**Record set:**
══════════

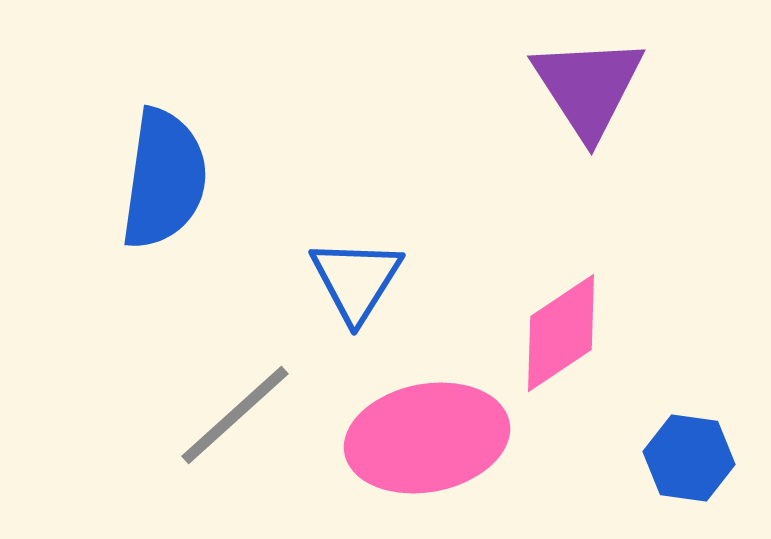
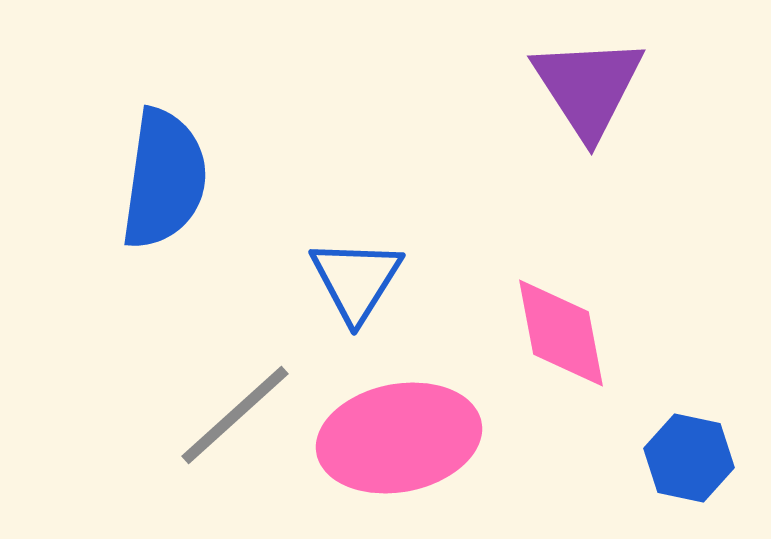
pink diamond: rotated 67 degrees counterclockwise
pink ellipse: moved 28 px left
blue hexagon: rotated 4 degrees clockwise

══════════

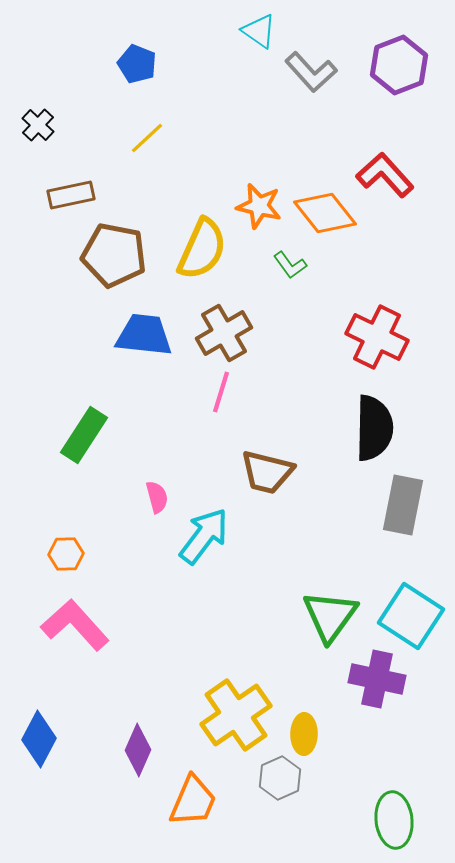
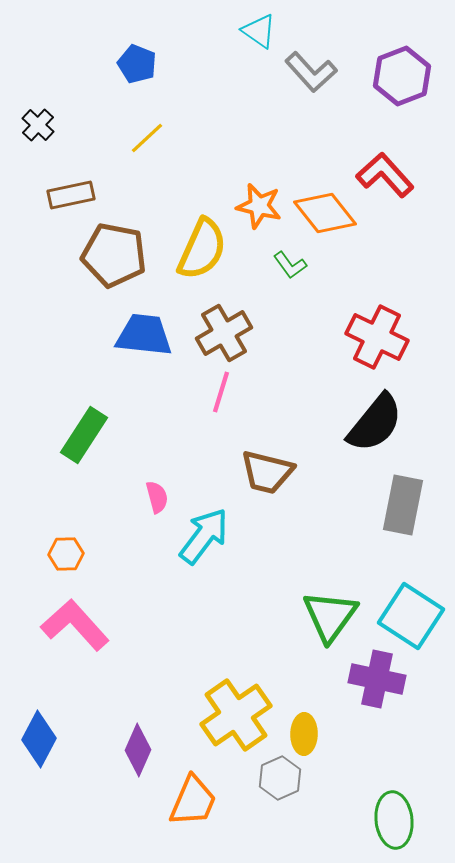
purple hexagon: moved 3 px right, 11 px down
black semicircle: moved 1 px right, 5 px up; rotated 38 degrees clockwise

══════════

**What to work on:** Identify every line in the records above that contains the word "rotated" and copy each of those lines.

**Exercise response:**
pink diamond: rotated 67 degrees counterclockwise
blue hexagon: rotated 4 degrees clockwise
black semicircle: moved 1 px right, 5 px up; rotated 38 degrees clockwise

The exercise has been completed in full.